### Action item
Only the lines from the one that contains "yellow 1x1 brick" through the end of the entries, both included, should be transcribed, exactly and without pictures.

### Supplied entries
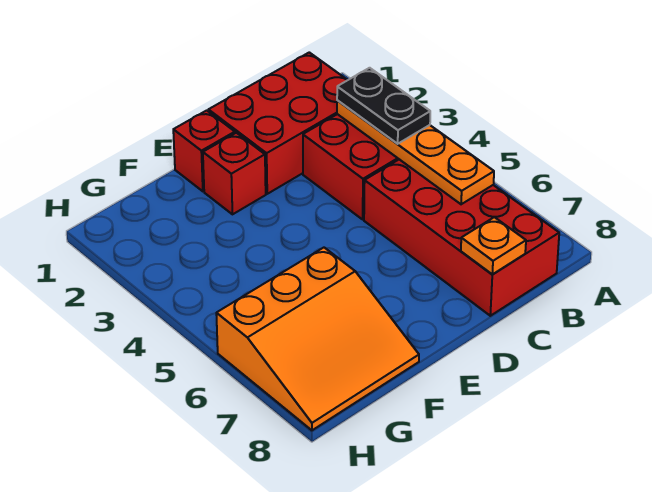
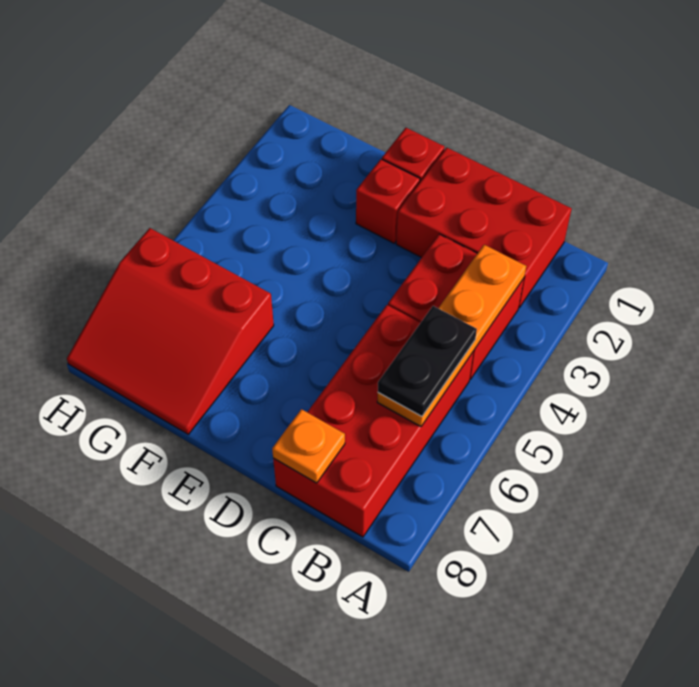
black 1x2 plate [337,68,430,144] -> black 1x2 plate moved to [378,306,477,416]
orange 3x3 slope [216,248,419,430] -> red 3x3 slope [67,228,274,434]

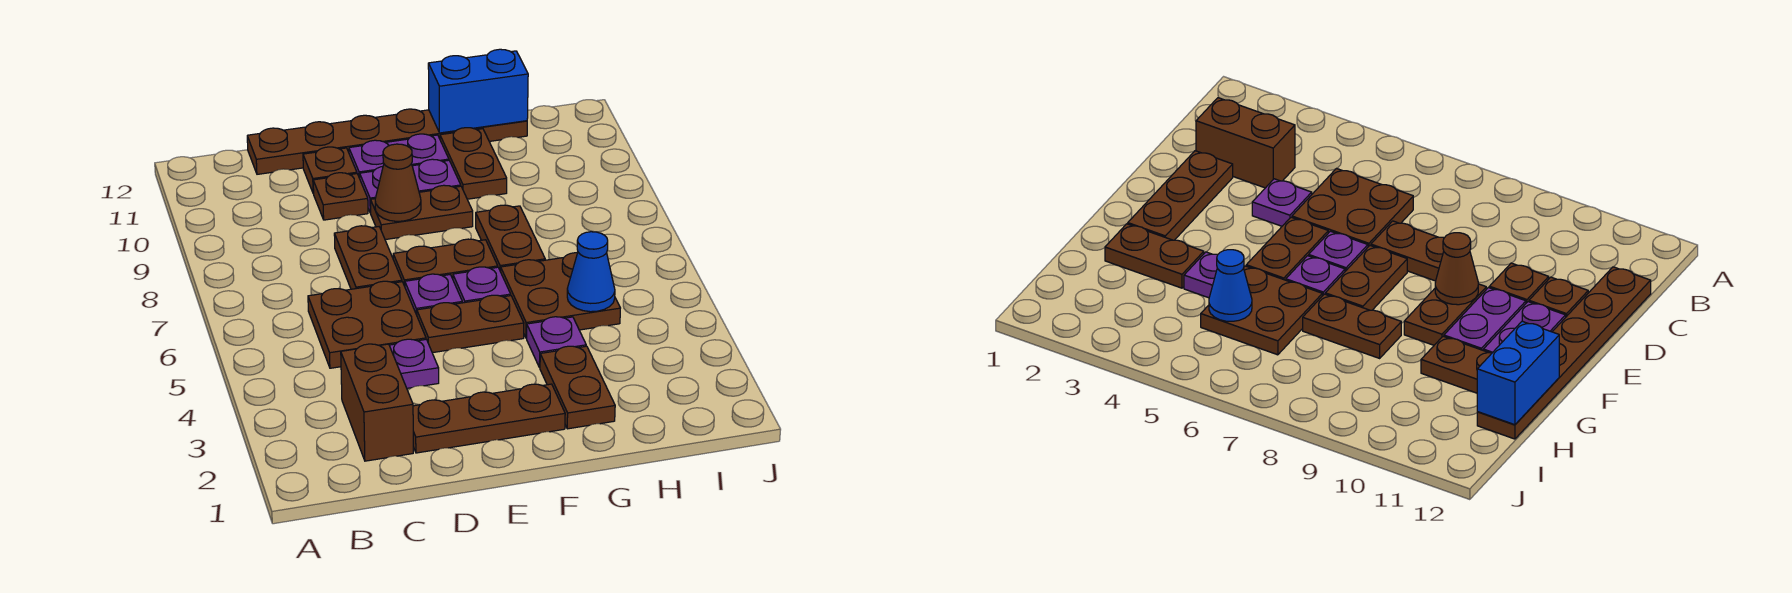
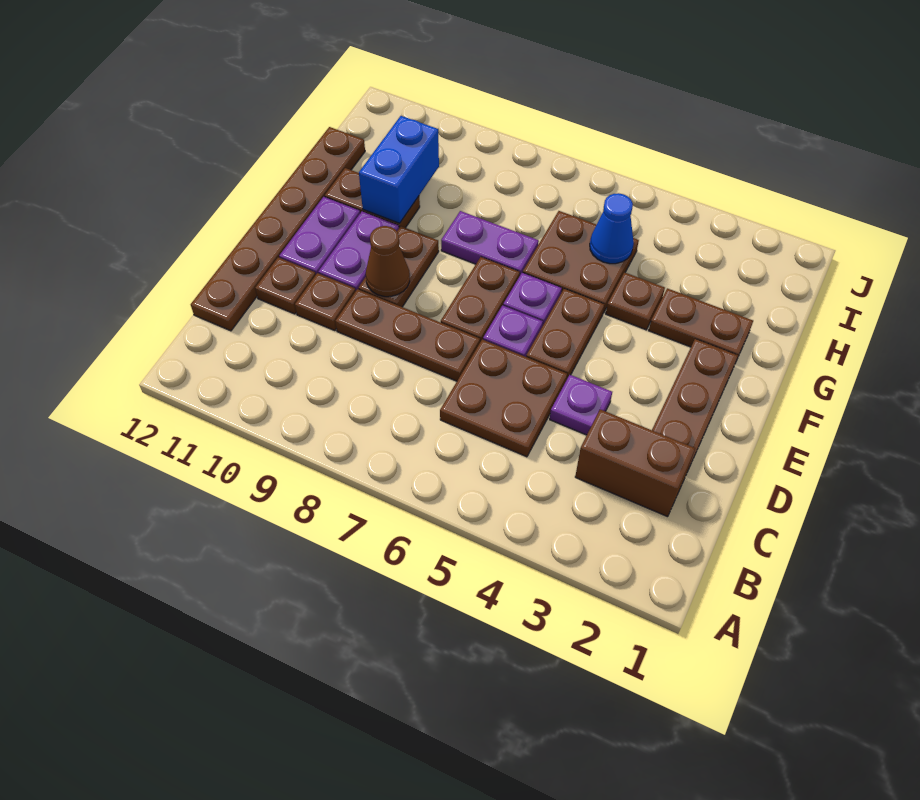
brown 1x2 plate [334,226,402,289] -> brown 1x3 plate [335,289,480,381]
purple 1x1 plate [527,317,586,368] -> brown 1x1 plate [606,272,665,330]
brown 1x2 plate [476,205,545,272] -> purple 1x2 plate [441,211,539,275]
blue 1x2 brick [428,49,528,133] -> blue 1x2 brick moved to [359,116,439,223]

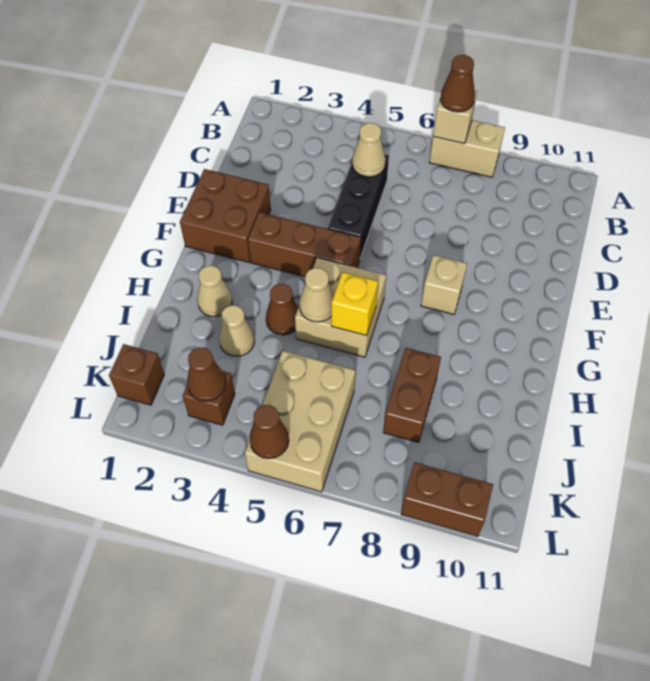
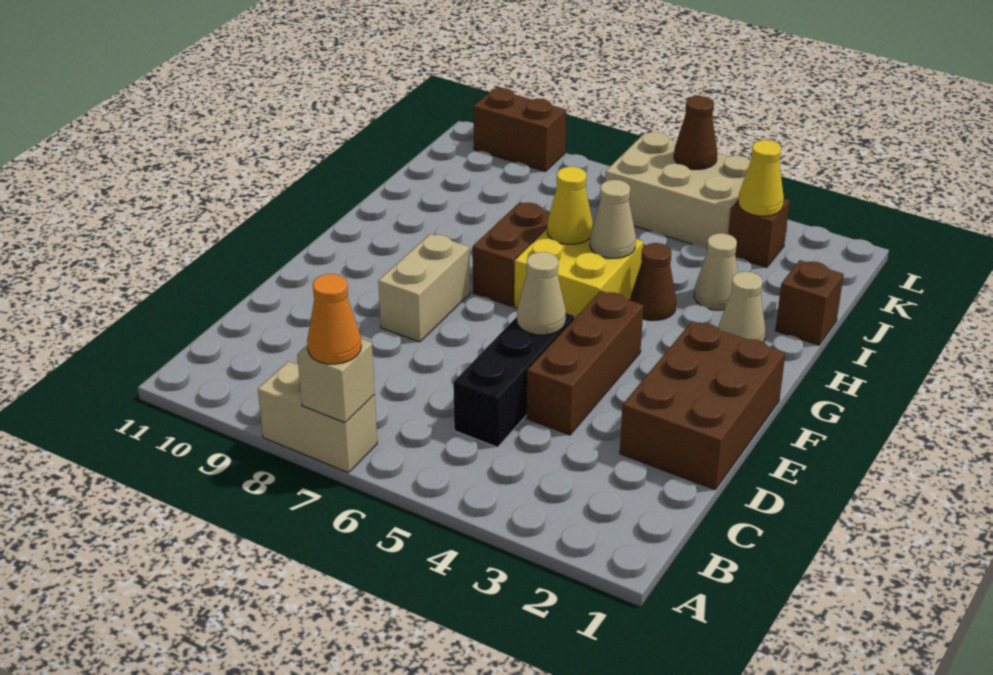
brown 1x1 cone [440,55,475,112] -> orange 1x1 cone [307,274,361,364]
tan 1x1 cone [352,123,386,177] -> tan 1x1 cone moved to [517,252,566,335]
brown 2x2 brick [180,169,271,262] -> brown 2x3 brick [620,321,786,489]
brown 1x3 brick [248,212,361,277] -> brown 1x3 brick turned to [526,291,643,435]
tan 1x1 brick [421,255,467,314] -> tan 1x2 brick [378,234,470,342]
tan 2x2 brick [295,258,386,357] -> yellow 2x2 brick [514,229,643,319]
yellow 1x1 brick [331,272,378,335] -> yellow 1x1 cone [547,167,593,244]
brown 1x2 brick [383,348,441,443] -> brown 1x2 brick moved to [473,202,550,306]
tan 2x3 brick [245,351,355,492] -> tan 2x3 brick turned to [605,132,750,249]
brown 1x1 brick [109,344,164,405] -> brown 1x1 brick moved to [775,260,844,345]
brown 1x1 cone [187,348,226,401] -> yellow 1x1 cone [738,140,784,216]

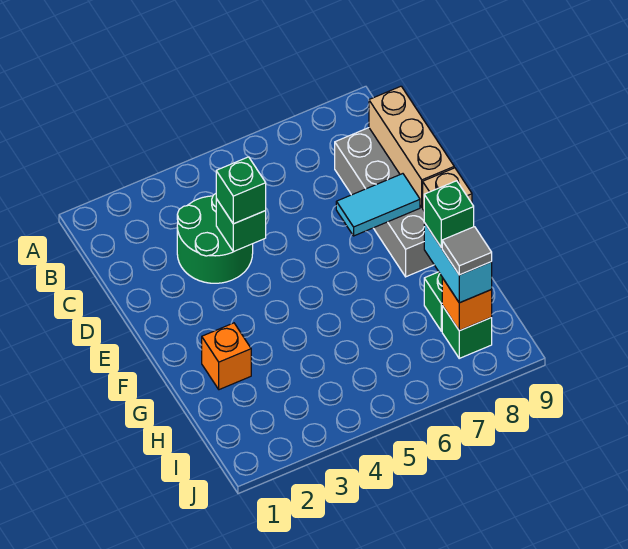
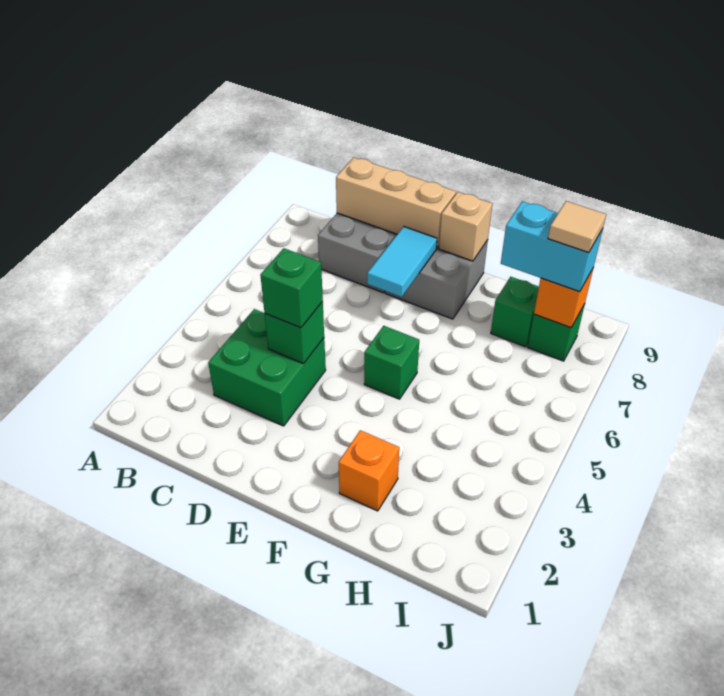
green 2x2 round brick [177,194,253,283] -> green 2x2 brick [208,309,326,426]
green 1x1 brick [424,181,474,248] -> green 1x1 brick moved to [364,326,419,399]
grey 1x1 tile [442,227,492,275] -> tan 1x1 tile [548,201,606,253]

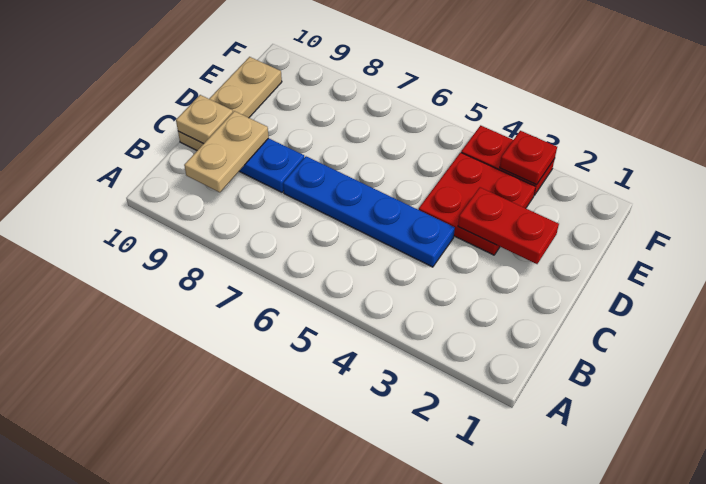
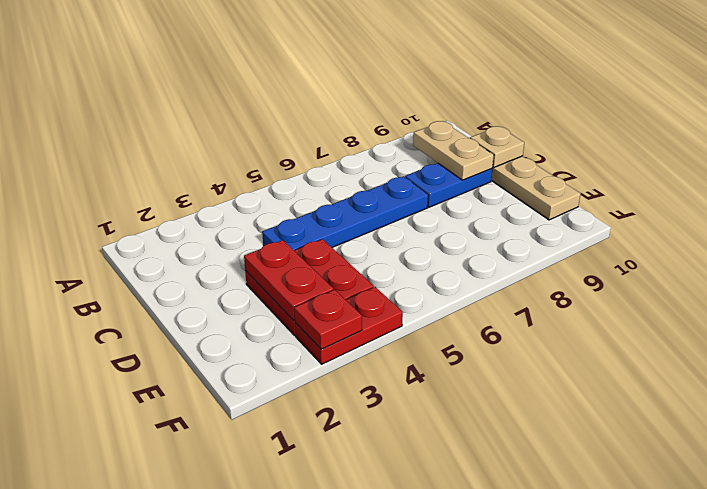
red 1x2 plate [458,187,559,264] -> red 1x2 plate turned to [244,240,333,320]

### Reply
yellow 1x1 brick [331,272,378,335] -> yellow 1x1 cone [547,167,593,244]
brown 1x2 brick [383,348,441,443] -> brown 1x2 brick moved to [473,202,550,306]
tan 2x3 brick [245,351,355,492] -> tan 2x3 brick turned to [605,132,750,249]
brown 1x1 brick [109,344,164,405] -> brown 1x1 brick moved to [775,260,844,345]
brown 1x1 cone [187,348,226,401] -> yellow 1x1 cone [738,140,784,216]

green 2x2 round brick [177,194,253,283] -> green 2x2 brick [208,309,326,426]
green 1x1 brick [424,181,474,248] -> green 1x1 brick moved to [364,326,419,399]
grey 1x1 tile [442,227,492,275] -> tan 1x1 tile [548,201,606,253]

red 1x2 plate [458,187,559,264] -> red 1x2 plate turned to [244,240,333,320]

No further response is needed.